Retype only what runs from the first line of the listing to the line holding "red line: rotated 67 degrees clockwise", both included. Do not retype the pictures.
*** Source information Section Begins ***
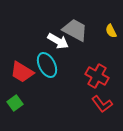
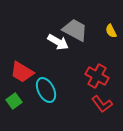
white arrow: moved 1 px down
cyan ellipse: moved 1 px left, 25 px down
green square: moved 1 px left, 2 px up
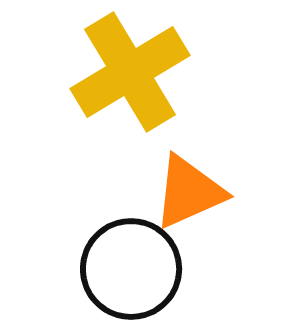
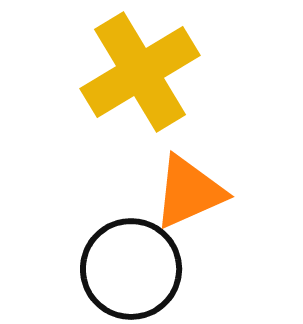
yellow cross: moved 10 px right
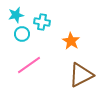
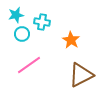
orange star: moved 1 px up
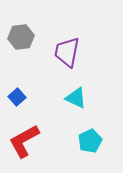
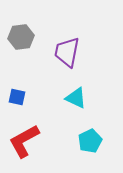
blue square: rotated 36 degrees counterclockwise
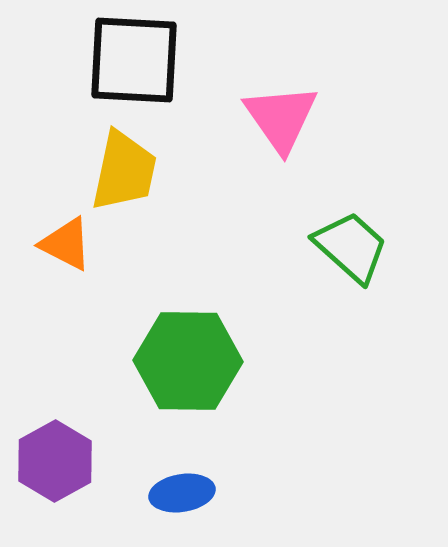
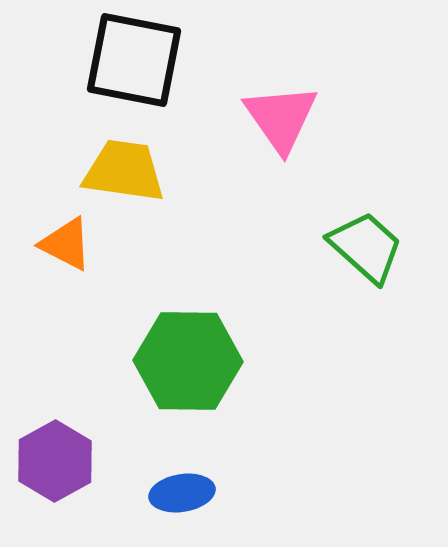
black square: rotated 8 degrees clockwise
yellow trapezoid: rotated 94 degrees counterclockwise
green trapezoid: moved 15 px right
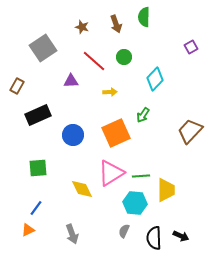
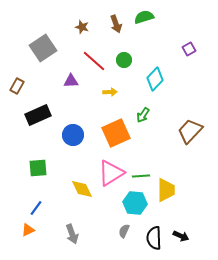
green semicircle: rotated 72 degrees clockwise
purple square: moved 2 px left, 2 px down
green circle: moved 3 px down
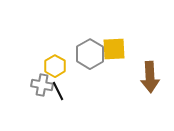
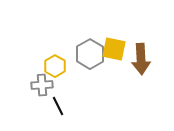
yellow square: rotated 15 degrees clockwise
brown arrow: moved 9 px left, 18 px up
gray cross: rotated 15 degrees counterclockwise
black line: moved 15 px down
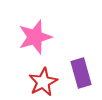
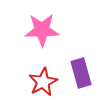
pink star: moved 7 px right, 7 px up; rotated 16 degrees clockwise
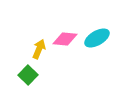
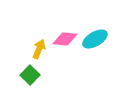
cyan ellipse: moved 2 px left, 1 px down
green square: moved 2 px right
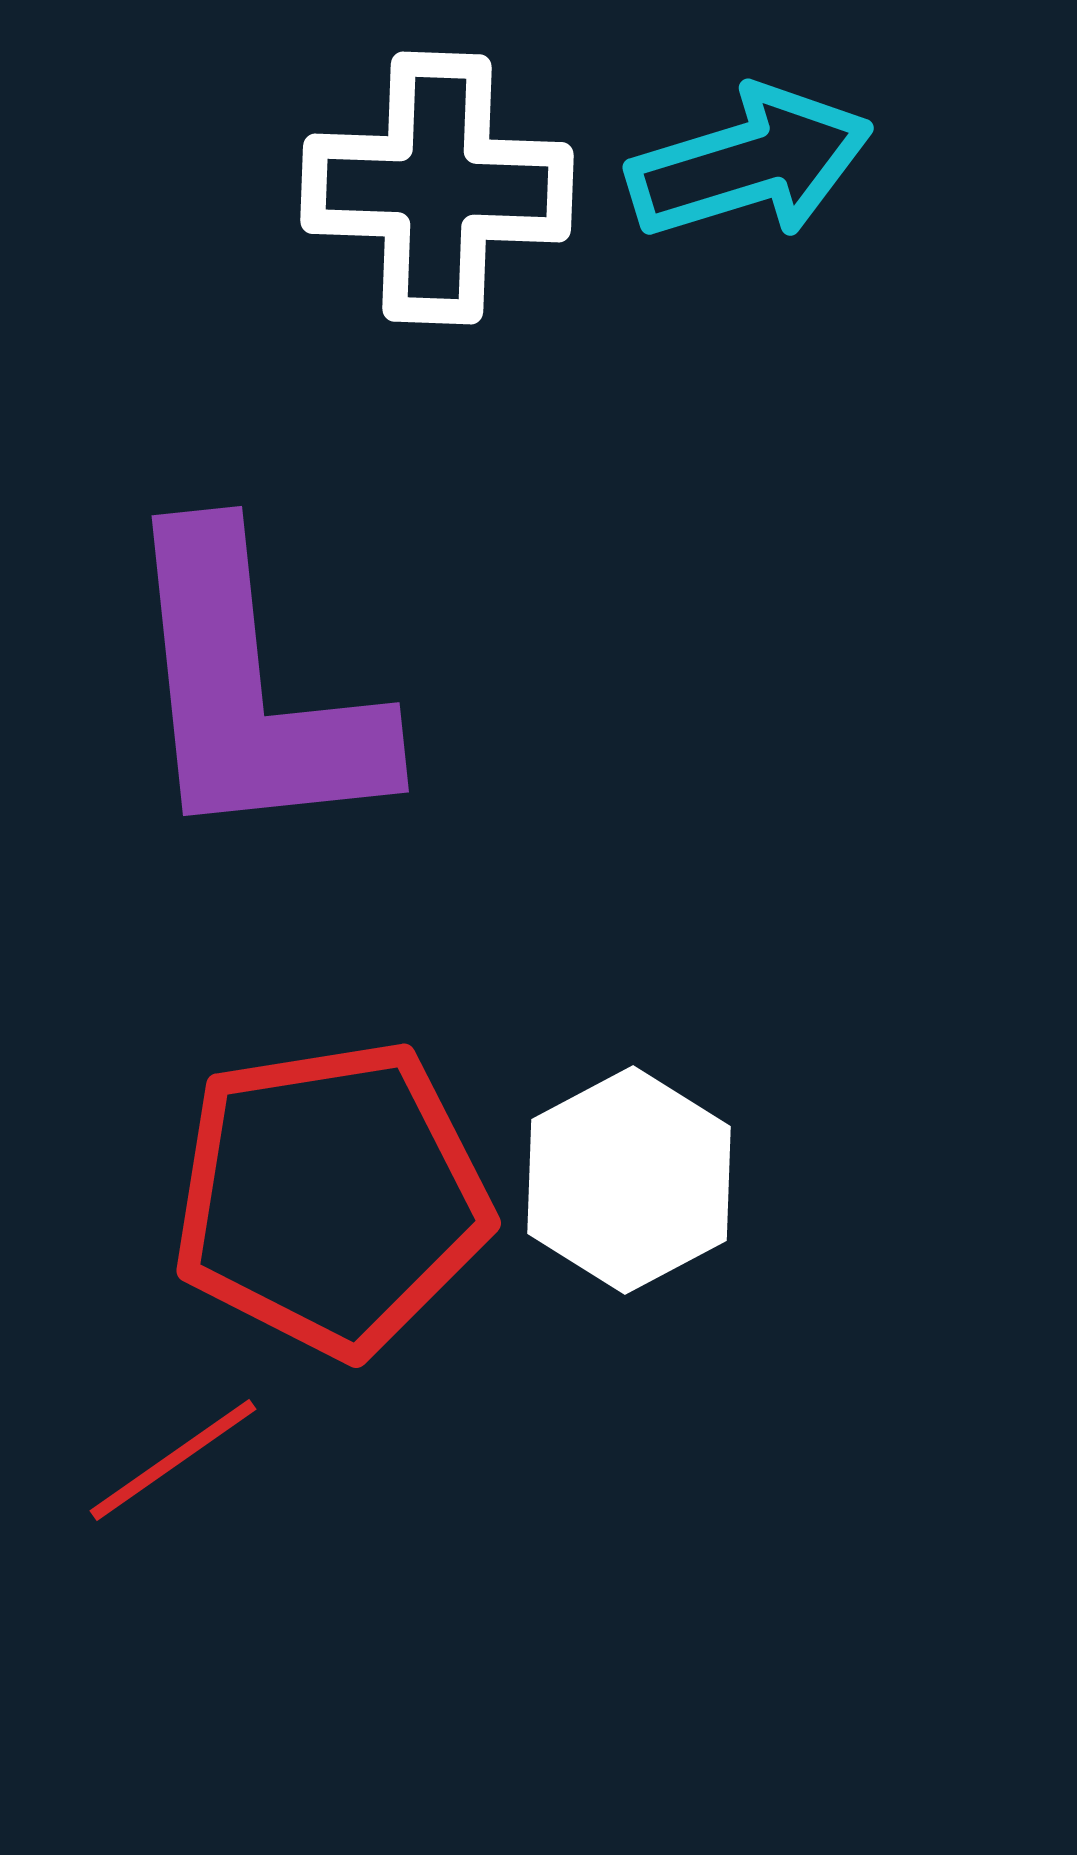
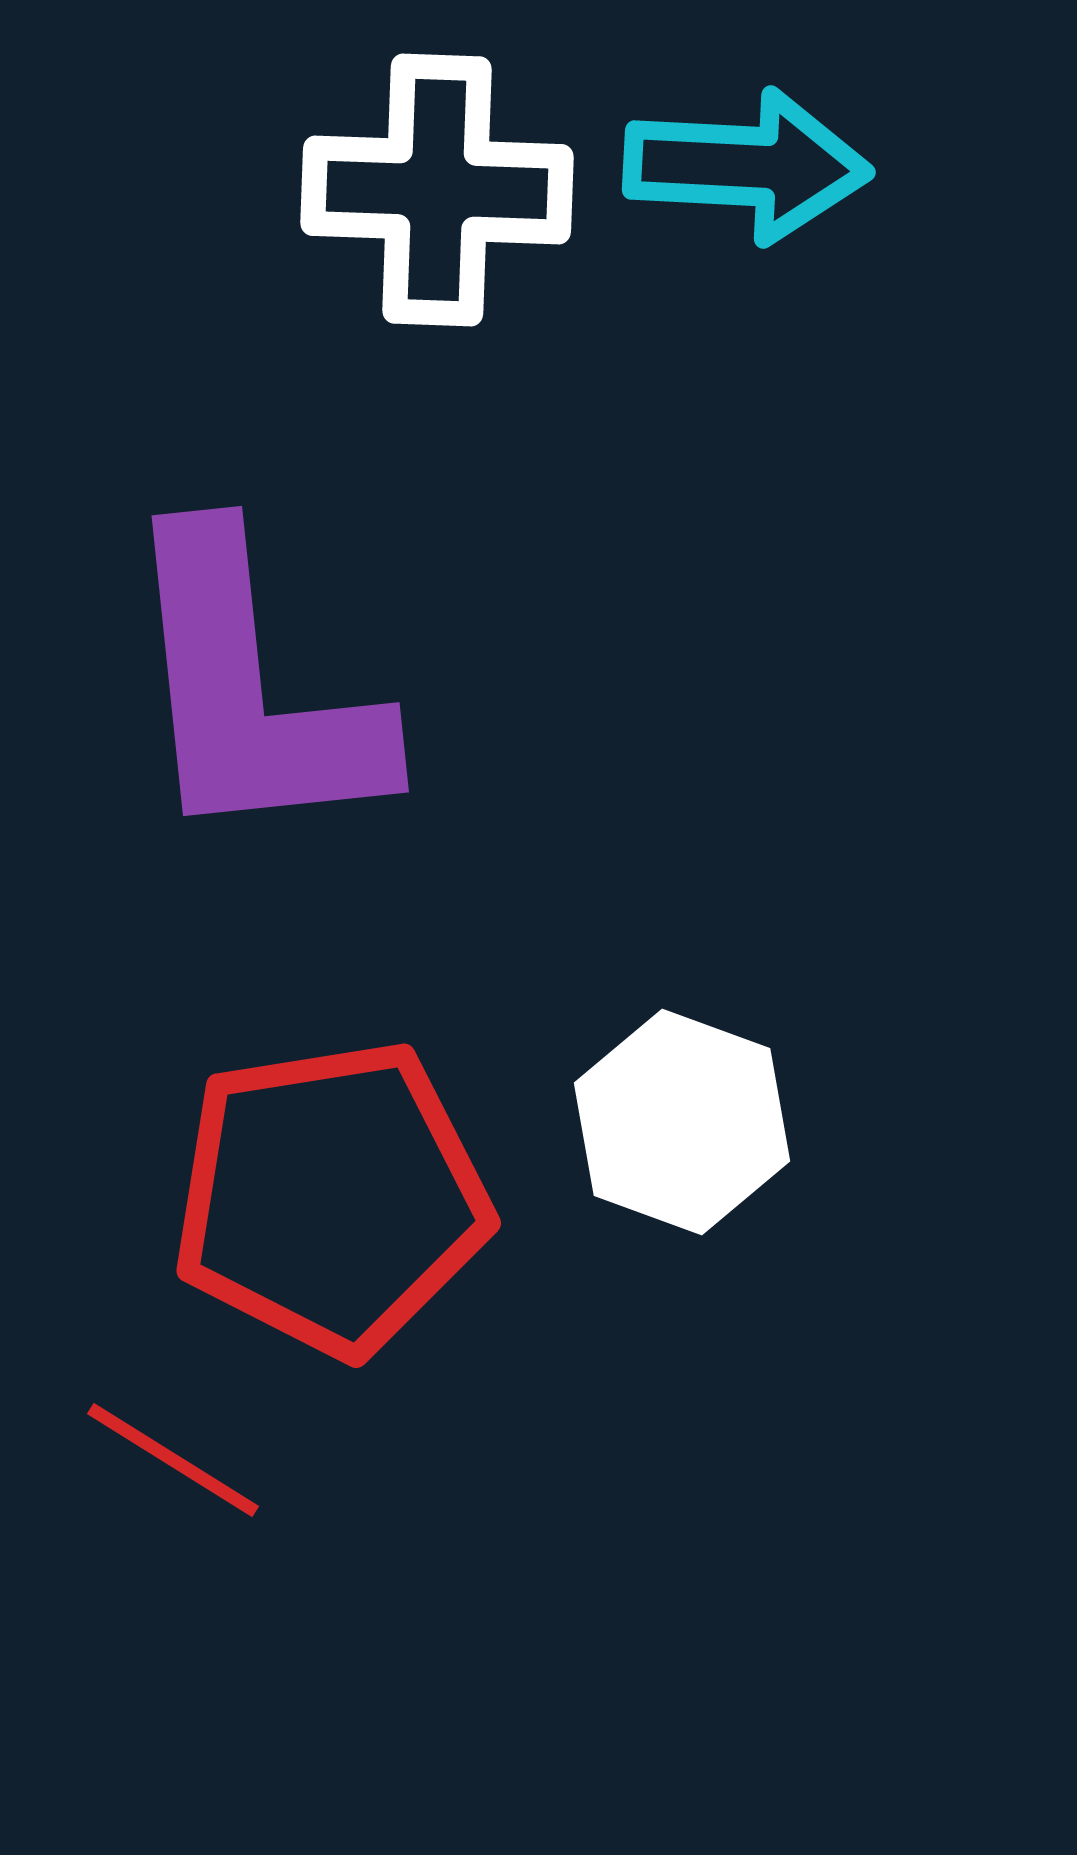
cyan arrow: moved 3 px left, 3 px down; rotated 20 degrees clockwise
white cross: moved 2 px down
white hexagon: moved 53 px right, 58 px up; rotated 12 degrees counterclockwise
red line: rotated 67 degrees clockwise
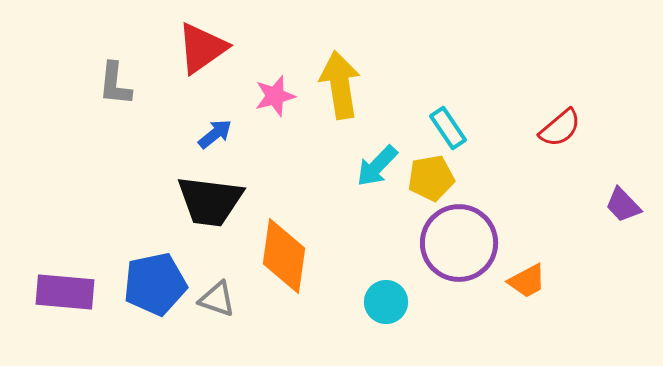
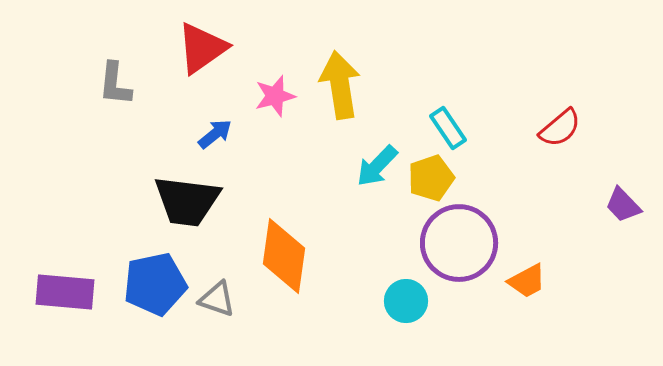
yellow pentagon: rotated 9 degrees counterclockwise
black trapezoid: moved 23 px left
cyan circle: moved 20 px right, 1 px up
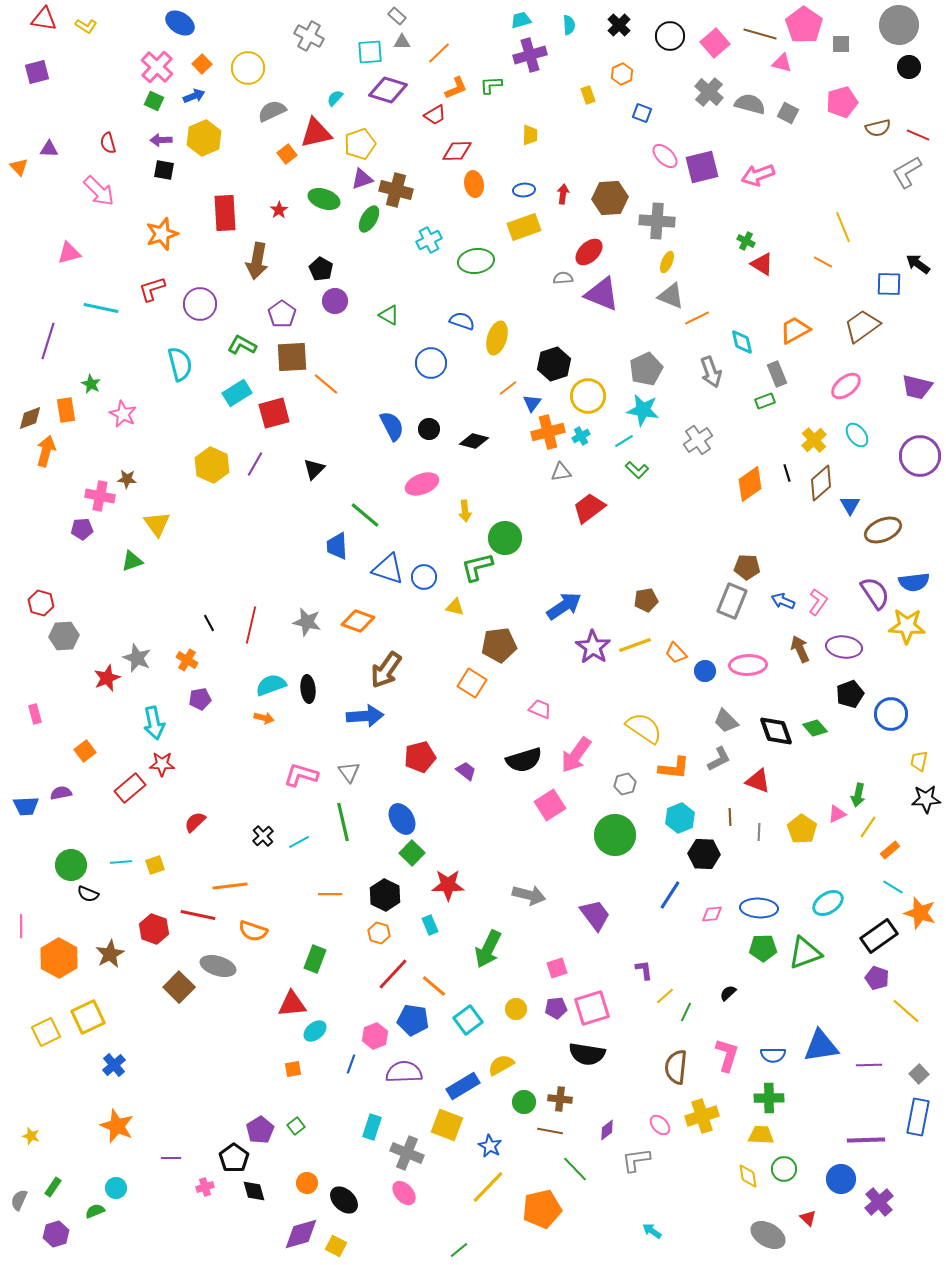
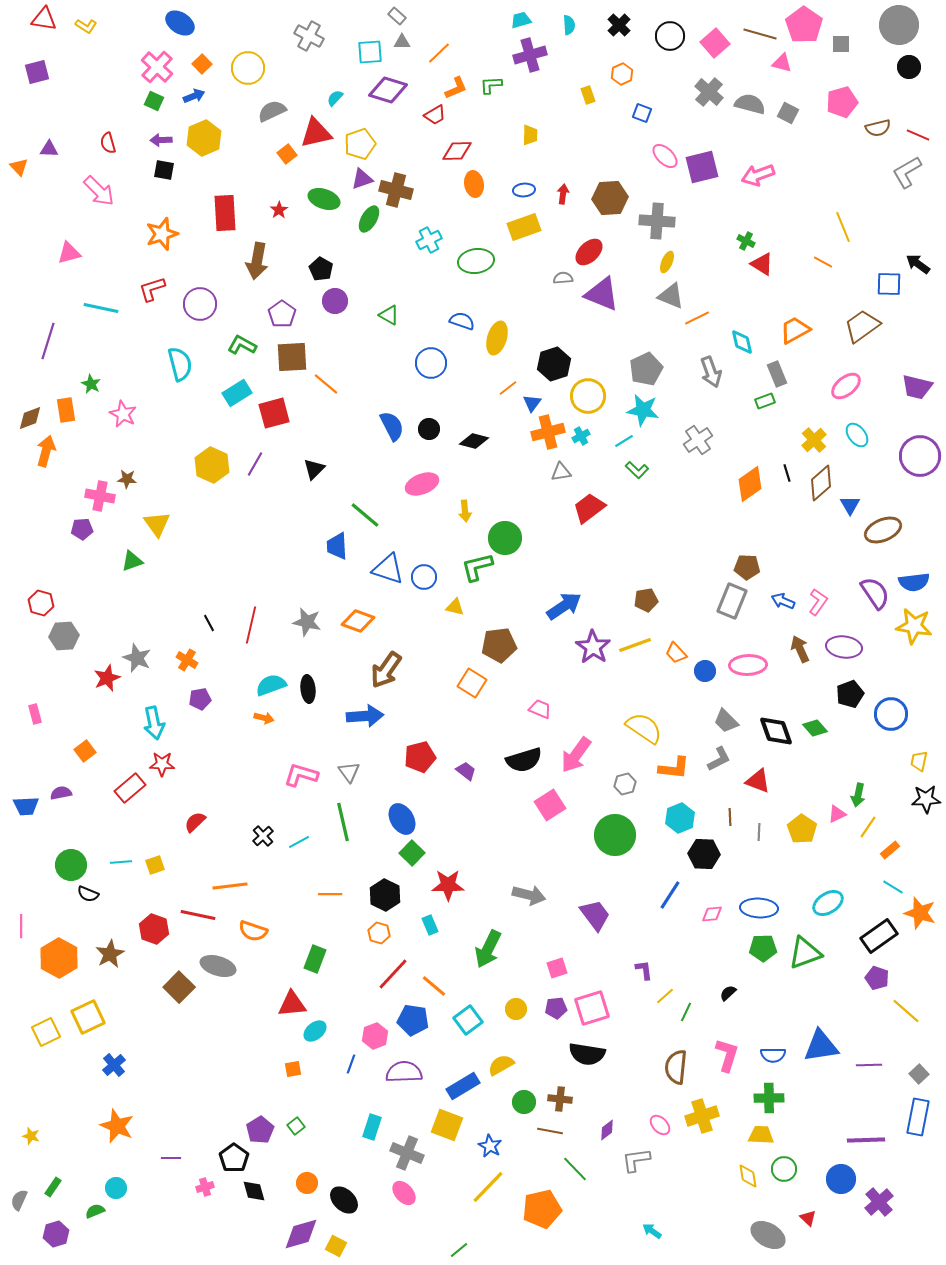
yellow star at (907, 626): moved 7 px right; rotated 6 degrees clockwise
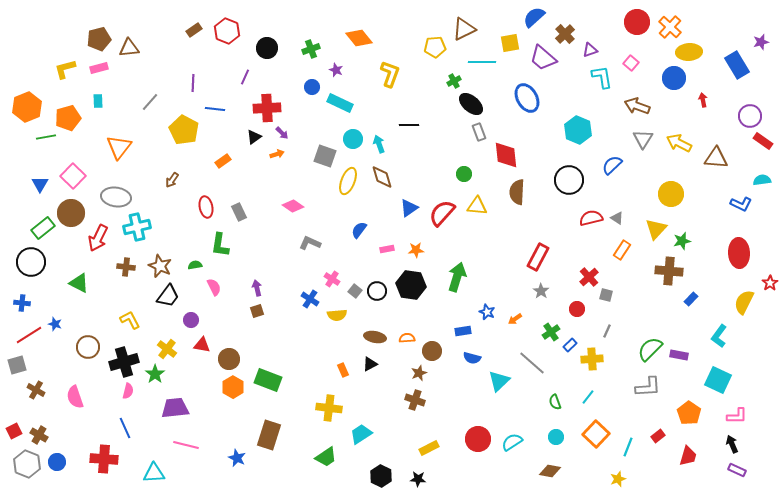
*** Source information Section Ends ***
Task output:
white arrow: moved 1 px down
cyan ellipse: moved 1 px left, 25 px down
green square: moved 1 px left, 2 px up
yellow cross: moved 10 px right
orange star: moved 1 px up
blue square: rotated 36 degrees counterclockwise
black square: rotated 8 degrees clockwise
yellow trapezoid: rotated 94 degrees counterclockwise
green trapezoid: moved 15 px right
green semicircle: rotated 72 degrees clockwise
purple square: moved 2 px left, 2 px down
green circle: moved 3 px down
yellow square: rotated 15 degrees clockwise
brown arrow: moved 9 px left, 18 px up
gray cross: rotated 15 degrees counterclockwise
black line: moved 15 px down
pink star: moved 7 px right, 7 px up; rotated 16 degrees clockwise
cyan ellipse: moved 2 px left, 1 px down
green square: moved 2 px right
cyan arrow: moved 3 px left, 3 px down; rotated 20 degrees clockwise
white cross: moved 2 px down
white hexagon: moved 53 px right, 58 px up; rotated 12 degrees counterclockwise
red line: rotated 67 degrees clockwise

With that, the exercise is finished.